WORK REQUEST: Your reply should reproduce each line below exactly and carry none of the pictures.

AVAILABLE DATA:
__________________________________________________
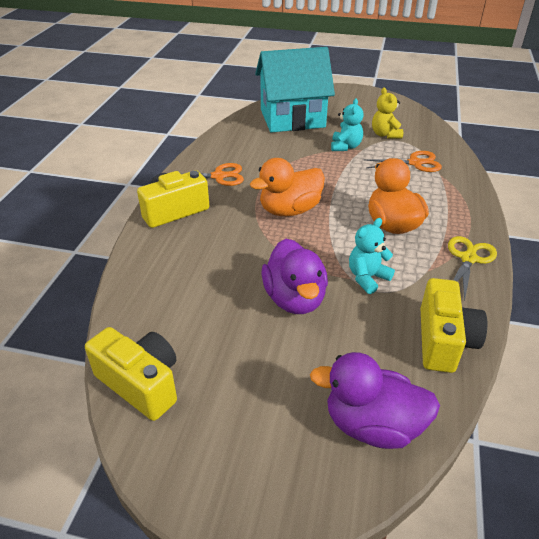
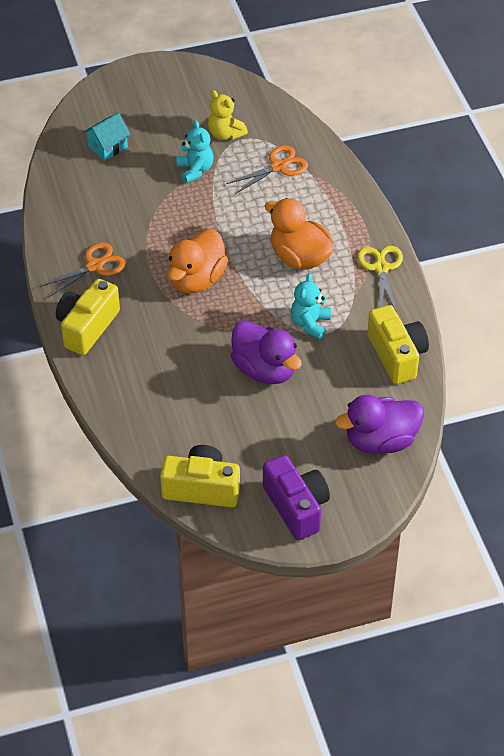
camera: 30 degrees left, 10 degrees up
(220, 457) = (296, 507): none -> purple camera
(292, 118) = (108, 147): turquoise house -> turquoise house, size x0.42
__________________________________________________
WRITTEN RESPONSE:
camera: 30 degrees left, 10 degrees up
(220, 457) = (296, 507): none -> purple camera
(292, 118) = (108, 147): turquoise house -> turquoise house, size x0.42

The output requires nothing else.